## Edit difference data
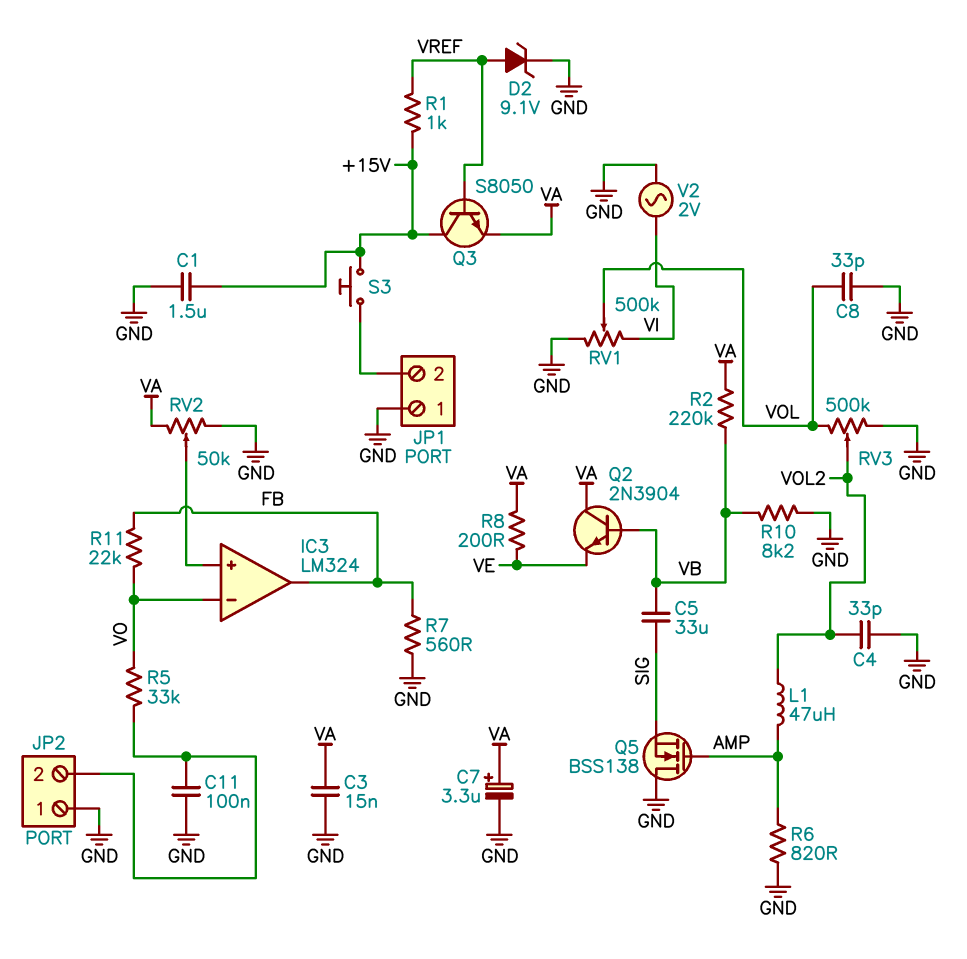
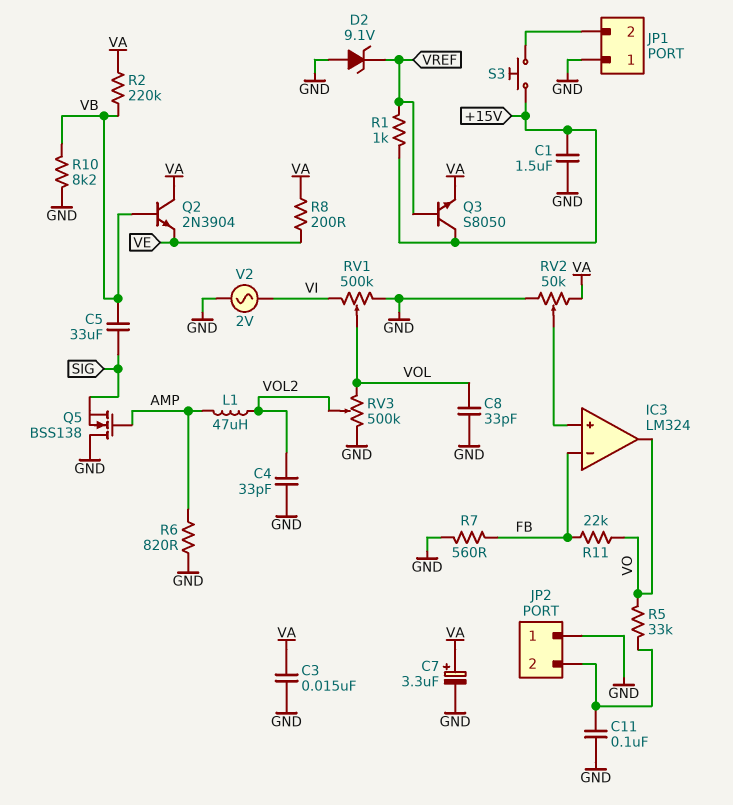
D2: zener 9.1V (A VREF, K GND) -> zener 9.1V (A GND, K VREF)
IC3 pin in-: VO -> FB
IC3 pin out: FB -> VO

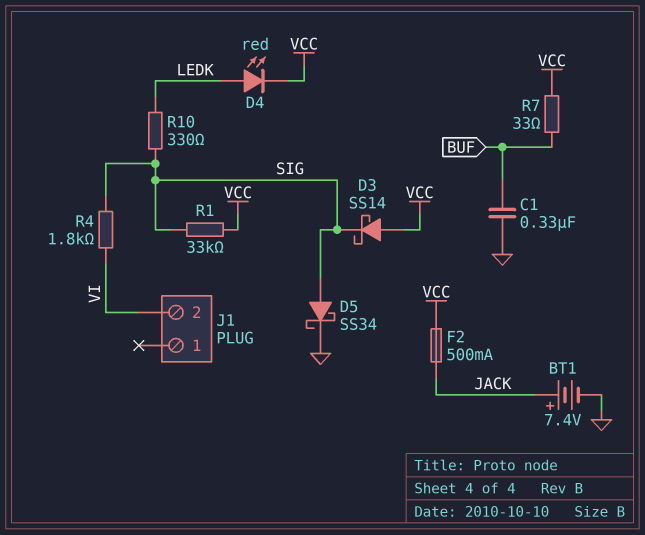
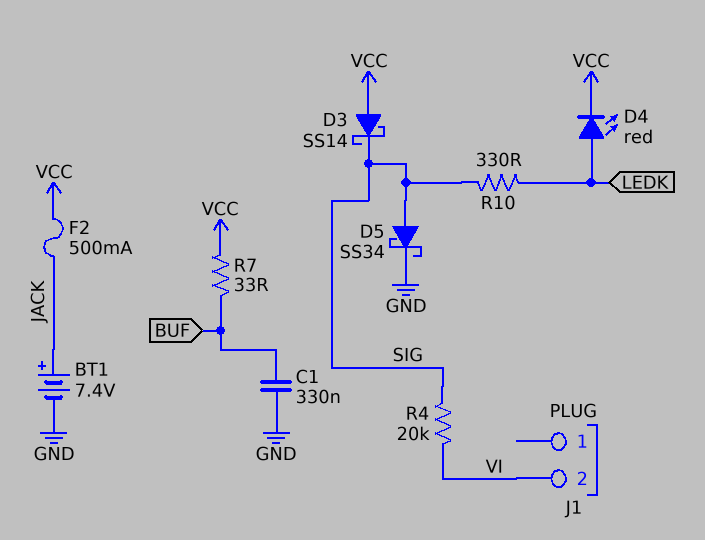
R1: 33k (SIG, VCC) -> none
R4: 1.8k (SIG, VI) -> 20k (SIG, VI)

## Exercise goal
With the pictures left out, return each entry exactly as written.

## Reply
D2: zener 9.1V (A VREF, K GND) -> zener 9.1V (A GND, K VREF)
IC3 pin in-: VO -> FB
IC3 pin out: FB -> VO

R1: 33k (SIG, VCC) -> none
R4: 1.8k (SIG, VI) -> 20k (SIG, VI)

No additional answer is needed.